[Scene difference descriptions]
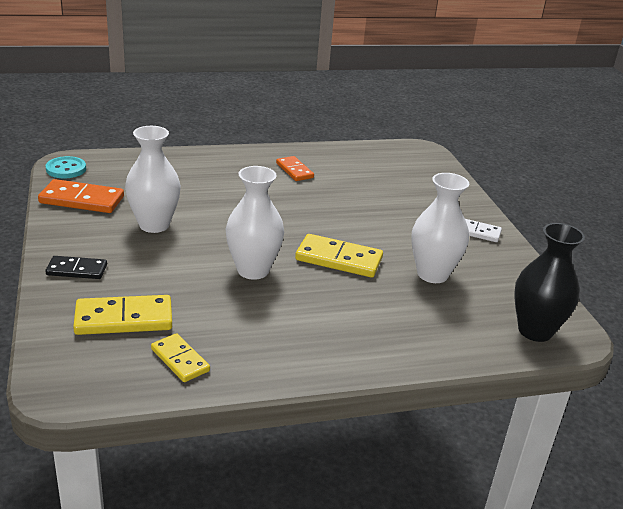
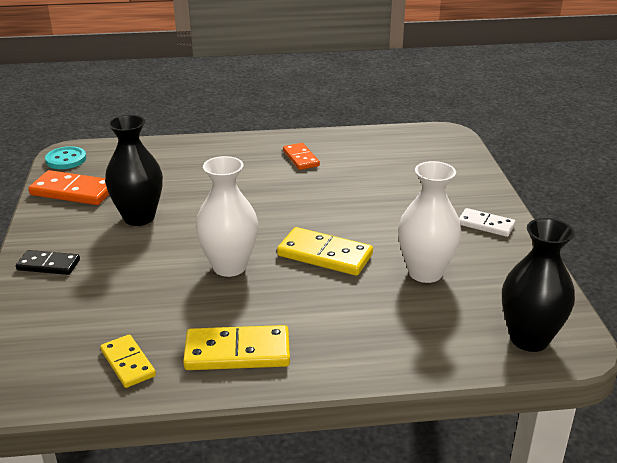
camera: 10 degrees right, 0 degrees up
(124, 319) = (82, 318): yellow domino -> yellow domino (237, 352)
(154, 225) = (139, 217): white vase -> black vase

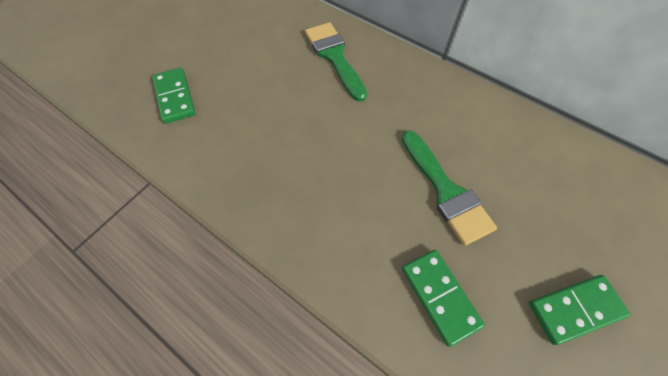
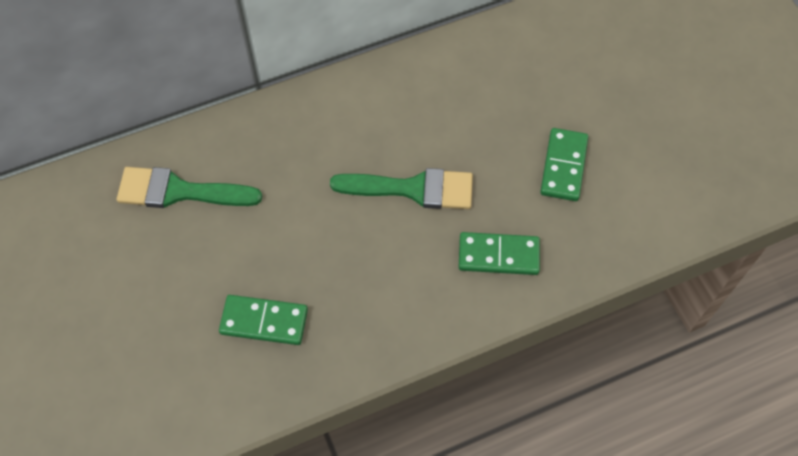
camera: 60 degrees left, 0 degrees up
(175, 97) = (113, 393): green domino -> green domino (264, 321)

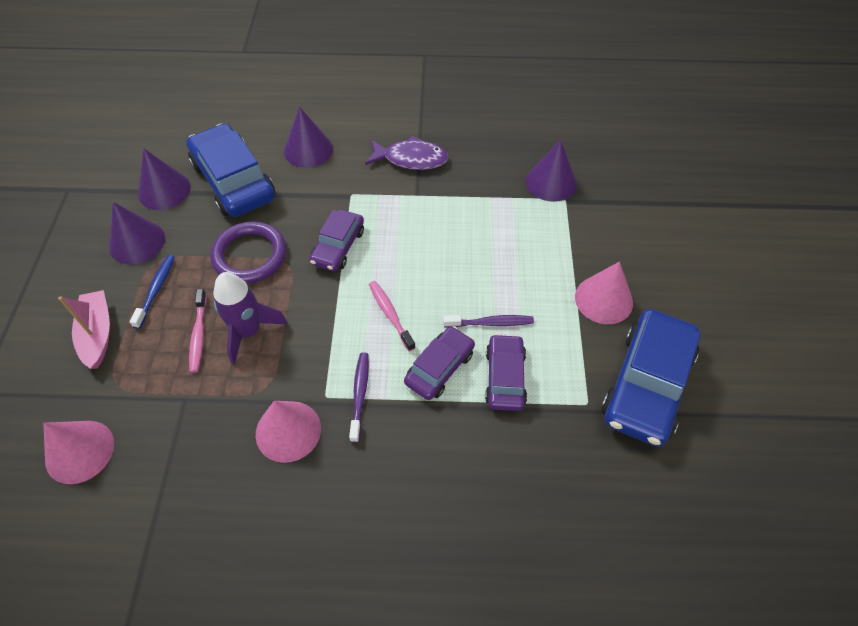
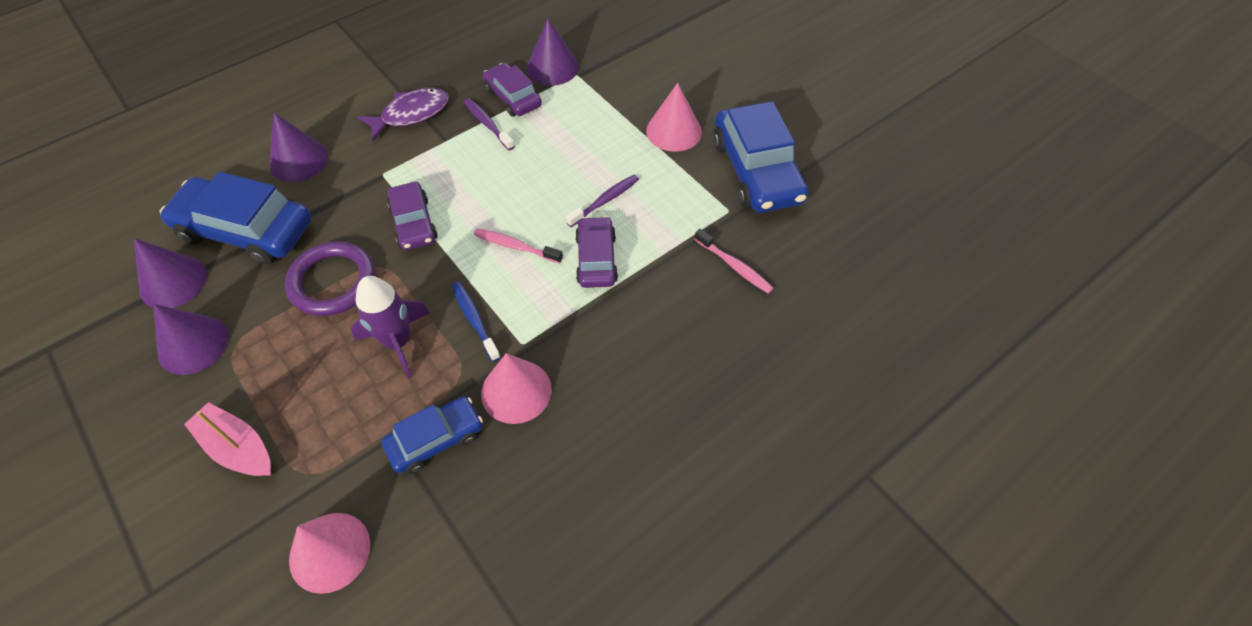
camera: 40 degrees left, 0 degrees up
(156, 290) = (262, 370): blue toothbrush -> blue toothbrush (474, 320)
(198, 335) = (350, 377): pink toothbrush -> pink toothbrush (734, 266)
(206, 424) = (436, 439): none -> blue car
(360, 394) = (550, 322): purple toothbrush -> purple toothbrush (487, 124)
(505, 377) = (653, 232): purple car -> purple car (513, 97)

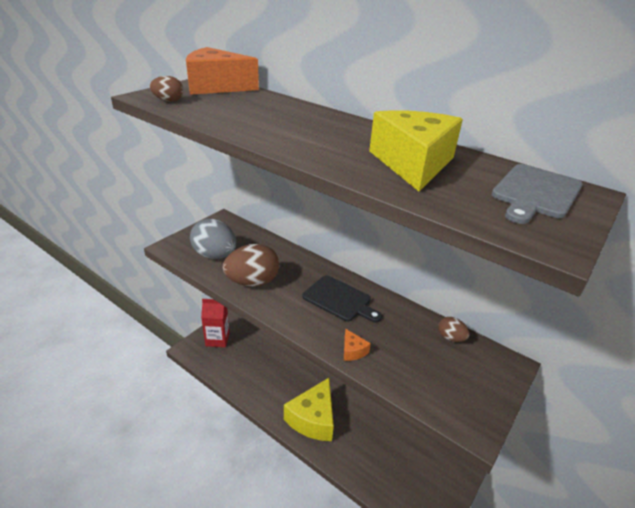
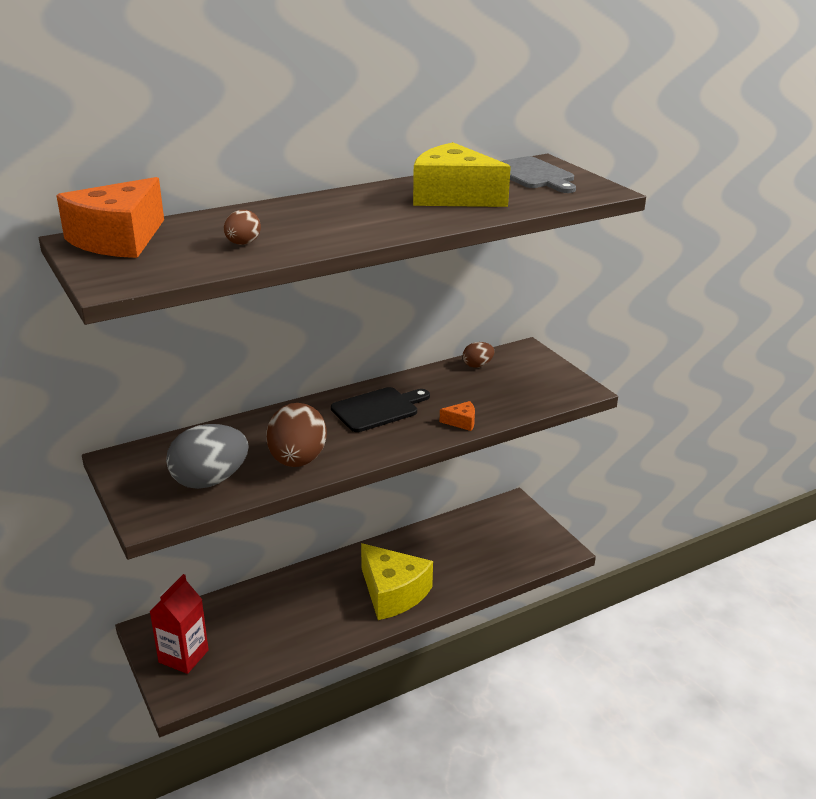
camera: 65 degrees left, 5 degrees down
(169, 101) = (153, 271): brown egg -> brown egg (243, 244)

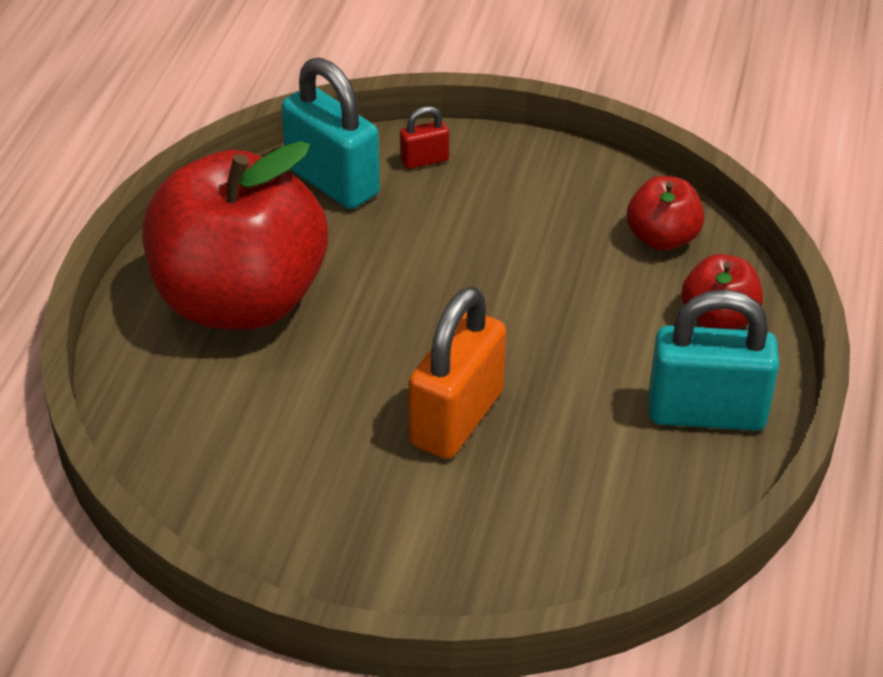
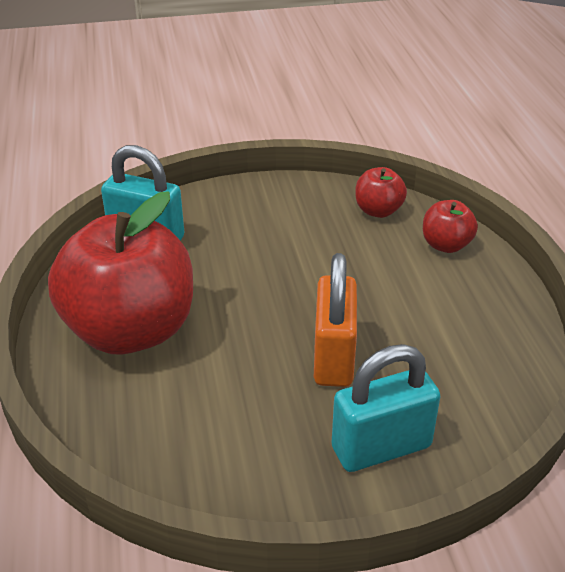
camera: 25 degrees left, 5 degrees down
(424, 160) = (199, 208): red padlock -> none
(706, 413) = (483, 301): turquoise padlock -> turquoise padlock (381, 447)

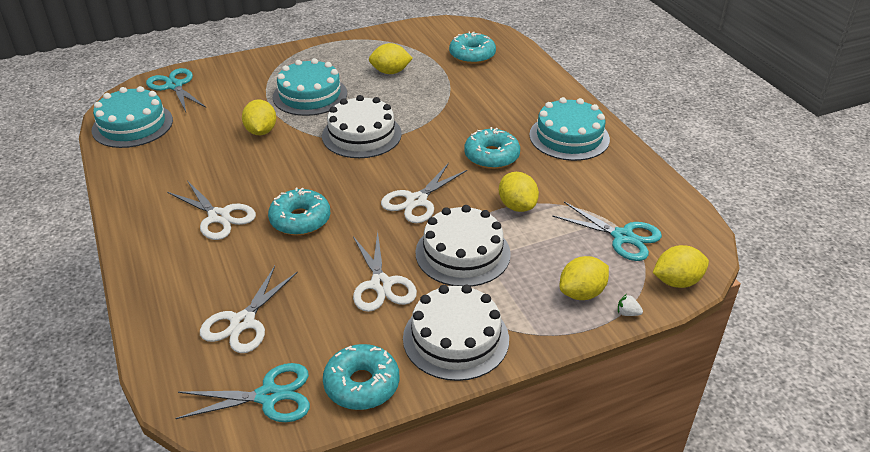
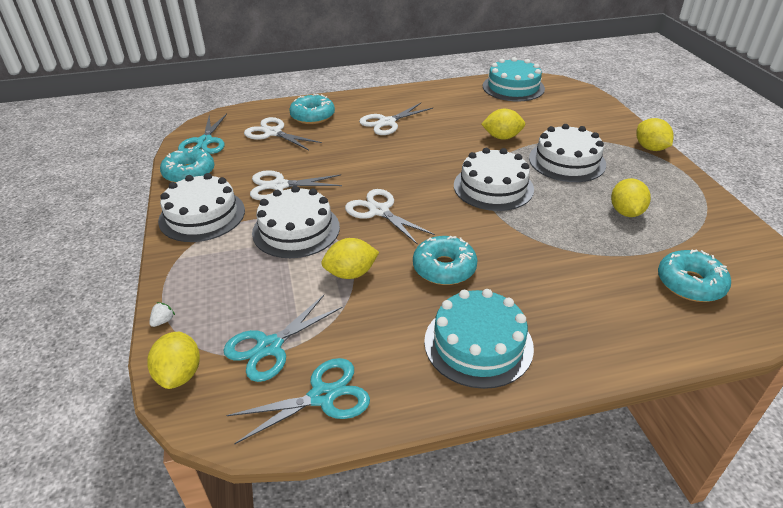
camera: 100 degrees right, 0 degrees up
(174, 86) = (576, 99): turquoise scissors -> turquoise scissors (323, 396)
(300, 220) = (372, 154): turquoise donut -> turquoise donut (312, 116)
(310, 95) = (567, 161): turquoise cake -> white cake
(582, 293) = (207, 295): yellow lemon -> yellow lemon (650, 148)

**Task instructions**
Exactly as written above, print every record, and keep the pictures out.

**Response to this exercise**
camera: 10 degrees right, 0 degrees up
(124, 319) = (82, 318): yellow domino -> yellow domino (237, 352)
(154, 225) = (139, 217): white vase -> black vase

camera: 60 degrees left, 0 degrees up
(175, 97) = (113, 393): green domino -> green domino (264, 321)

camera: 40 degrees left, 0 degrees up
(156, 290) = (262, 370): blue toothbrush -> blue toothbrush (474, 320)
(198, 335) = (350, 377): pink toothbrush -> pink toothbrush (734, 266)
(206, 424) = (436, 439): none -> blue car
(360, 394) = (550, 322): purple toothbrush -> purple toothbrush (487, 124)
(505, 377) = (653, 232): purple car -> purple car (513, 97)

camera: 65 degrees left, 5 degrees down
(169, 101) = (153, 271): brown egg -> brown egg (243, 244)

camera: 25 degrees left, 5 degrees down
(424, 160) = (199, 208): red padlock -> none
(706, 413) = (483, 301): turquoise padlock -> turquoise padlock (381, 447)

camera: 100 degrees right, 0 degrees up
(174, 86) = (576, 99): turquoise scissors -> turquoise scissors (323, 396)
(300, 220) = (372, 154): turquoise donut -> turquoise donut (312, 116)
(310, 95) = (567, 161): turquoise cake -> white cake
(582, 293) = (207, 295): yellow lemon -> yellow lemon (650, 148)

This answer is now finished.